INSTRUCTION -
Arrange the records below as a Markdown table with the columns Row and Line, putting each line in its own numbered row. Skip blank lines and leave the pictures out.

DATA RECORDS -
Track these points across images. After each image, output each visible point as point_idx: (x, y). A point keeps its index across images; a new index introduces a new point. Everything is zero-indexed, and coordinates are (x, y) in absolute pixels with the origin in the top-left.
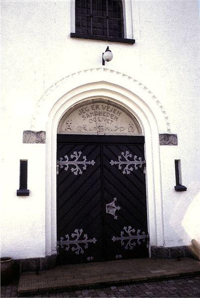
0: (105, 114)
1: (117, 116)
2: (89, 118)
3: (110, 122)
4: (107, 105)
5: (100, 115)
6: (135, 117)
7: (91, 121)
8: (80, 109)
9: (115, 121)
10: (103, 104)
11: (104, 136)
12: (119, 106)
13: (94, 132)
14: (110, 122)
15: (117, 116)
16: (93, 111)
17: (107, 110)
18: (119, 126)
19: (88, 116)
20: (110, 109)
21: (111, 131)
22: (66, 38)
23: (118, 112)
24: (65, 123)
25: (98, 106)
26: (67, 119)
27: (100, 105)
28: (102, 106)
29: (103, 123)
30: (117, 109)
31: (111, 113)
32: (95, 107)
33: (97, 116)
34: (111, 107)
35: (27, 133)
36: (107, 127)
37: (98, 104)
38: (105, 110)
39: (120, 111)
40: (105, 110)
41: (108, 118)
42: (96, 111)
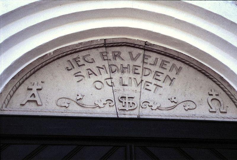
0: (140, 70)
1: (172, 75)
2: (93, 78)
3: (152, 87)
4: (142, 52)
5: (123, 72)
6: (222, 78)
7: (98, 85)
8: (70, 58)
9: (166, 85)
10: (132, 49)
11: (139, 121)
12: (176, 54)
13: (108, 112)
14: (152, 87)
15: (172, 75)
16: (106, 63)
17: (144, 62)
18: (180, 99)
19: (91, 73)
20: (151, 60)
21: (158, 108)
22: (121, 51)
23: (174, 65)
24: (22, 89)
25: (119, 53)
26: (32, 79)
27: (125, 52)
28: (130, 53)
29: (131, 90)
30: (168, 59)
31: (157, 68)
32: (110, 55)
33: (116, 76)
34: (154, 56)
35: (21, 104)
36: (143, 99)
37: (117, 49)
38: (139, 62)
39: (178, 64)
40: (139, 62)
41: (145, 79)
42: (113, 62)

OUTPUT FOR THIS TASK -
| Row | Line |
|---|---|
| 1 | Track these points across images. After each image, output each visible point as point_idx: (x, y). A point keeps its index across images; a new index introduces a new point. Everything is zero-indexed, and coordinates are (x, y) in absolute pixels with the origin in the top-left. |
| 2 | 0: (105, 114) |
| 3 | 1: (117, 116) |
| 4 | 2: (89, 118) |
| 5 | 3: (110, 122) |
| 6 | 4: (107, 105) |
| 7 | 5: (100, 115) |
| 8 | 6: (135, 117) |
| 9 | 7: (91, 121) |
| 10 | 8: (80, 109) |
| 11 | 9: (115, 121) |
| 12 | 10: (103, 104) |
| 13 | 11: (104, 136) |
| 14 | 12: (119, 106) |
| 15 | 13: (94, 132) |
| 16 | 14: (110, 122) |
| 17 | 15: (117, 116) |
| 18 | 16: (93, 111) |
| 19 | 17: (107, 110) |
| 20 | 18: (119, 126) |
| 21 | 19: (88, 116) |
| 22 | 20: (110, 109) |
| 23 | 21: (111, 131) |
| 24 | 22: (66, 38) |
| 25 | 23: (118, 112) |
| 26 | 24: (65, 123) |
| 27 | 25: (98, 106) |
| 28 | 26: (67, 119) |
| 29 | 27: (100, 105) |
| 30 | 28: (102, 106) |
| 31 | 29: (103, 123) |
| 32 | 30: (117, 109) |
| 33 | 31: (111, 113) |
| 34 | 32: (95, 107) |
| 35 | 33: (97, 116) |
| 36 | 34: (111, 107) |
| 37 | 35: (27, 133) |
| 38 | 36: (107, 127) |
| 39 | 37: (98, 104) |
| 40 | 38: (105, 110) |
| 41 | 39: (120, 111) |
| 42 | 40: (105, 110) |
| 43 | 41: (108, 118) |
| 44 | 42: (96, 111) |
| 45 | 0: (140, 70) |
| 46 | 1: (172, 75) |
| 47 | 2: (93, 78) |
| 48 | 3: (152, 87) |
| 49 | 4: (142, 52) |
| 50 | 5: (123, 72) |
| 51 | 6: (222, 78) |
| 52 | 7: (98, 85) |
| 53 | 8: (70, 58) |
| 54 | 9: (166, 85) |
| 55 | 10: (132, 49) |
| 56 | 11: (139, 121) |
| 57 | 12: (176, 54) |
| 58 | 13: (108, 112) |
| 59 | 14: (152, 87) |
| 60 | 15: (172, 75) |
| 61 | 16: (106, 63) |
| 62 | 17: (144, 62) |
| 63 | 18: (180, 99) |
| 64 | 19: (91, 73) |
| 65 | 20: (151, 60) |
| 66 | 21: (158, 108) |
| 67 | 22: (121, 51) |
| 68 | 23: (174, 65) |
| 69 | 24: (22, 89) |
| 70 | 25: (119, 53) |
| 71 | 26: (32, 79) |
| 72 | 27: (125, 52) |
| 73 | 28: (130, 53) |
| 74 | 29: (131, 90) |
| 75 | 30: (168, 59) |
| 76 | 31: (157, 68) |
| 77 | 32: (110, 55) |
| 78 | 33: (116, 76) |
| 79 | 34: (154, 56) |
| 80 | 35: (21, 104) |
| 81 | 36: (143, 99) |
| 82 | 37: (117, 49) |
| 83 | 38: (139, 62) |
| 84 | 39: (178, 64) |
| 85 | 40: (139, 62) |
| 86 | 41: (145, 79) |
| 87 | 42: (113, 62) |